Extract the final stretch of the data: the line that contains "yellow brick H1:I4" and every line after it, unaltered, and no other lines.
START Task inputs
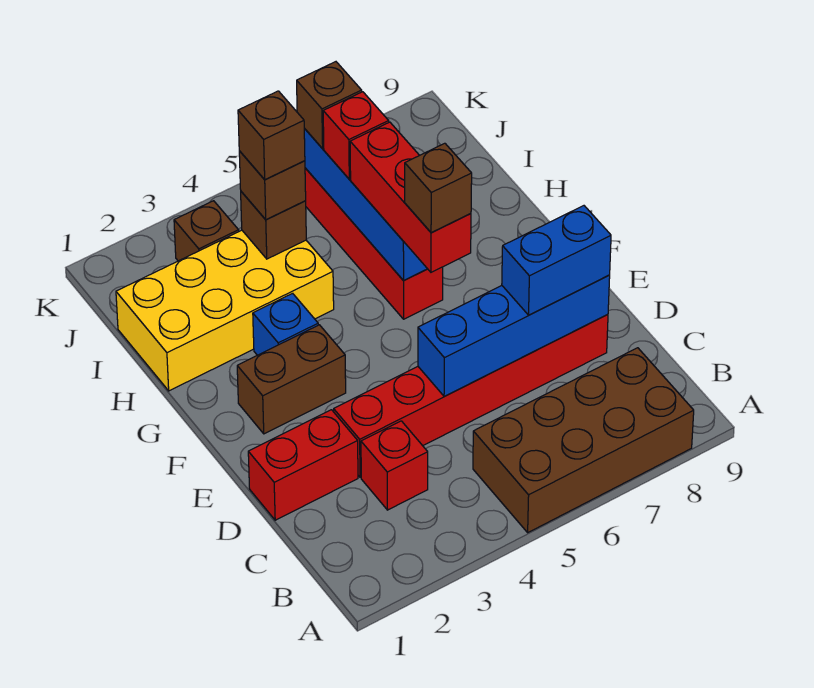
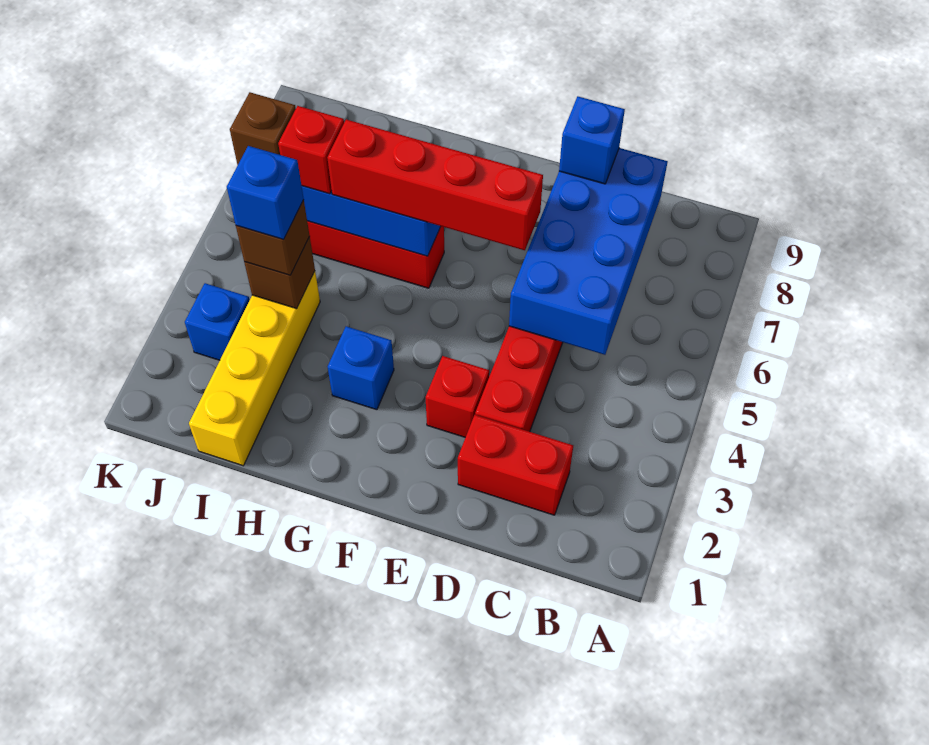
brown brick A5:B8 level 1 -> none
red brick C3 level 1 -> red brick E3 level 1
red brick D1:D2 level 1 -> red brick C2:D2 level 1
blue brick D5:D8 level 2 -> blue brick C5:D8 level 2
blue brick D7:D8 level 3 -> blue brick D8 level 3
brown brick F2:F3 level 1 -> none
red brick F6:H6 level 3 -> red brick E6:H6 level 3
brown brick F6 level 4 -> none
yellow brick H1:I4 level 1 -> yellow brick I1:I4 level 1
brown brick I4 level 4 -> blue brick I4 level 4
brown brick J3 level 1 -> blue brick J3 level 1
END Task inputs
Result for this task:
yellow brick H1:I4 level 1 -> yellow brick I1:I4 level 1
brown brick I4 level 4 -> blue brick I4 level 4
brown brick J3 level 1 -> blue brick J3 level 1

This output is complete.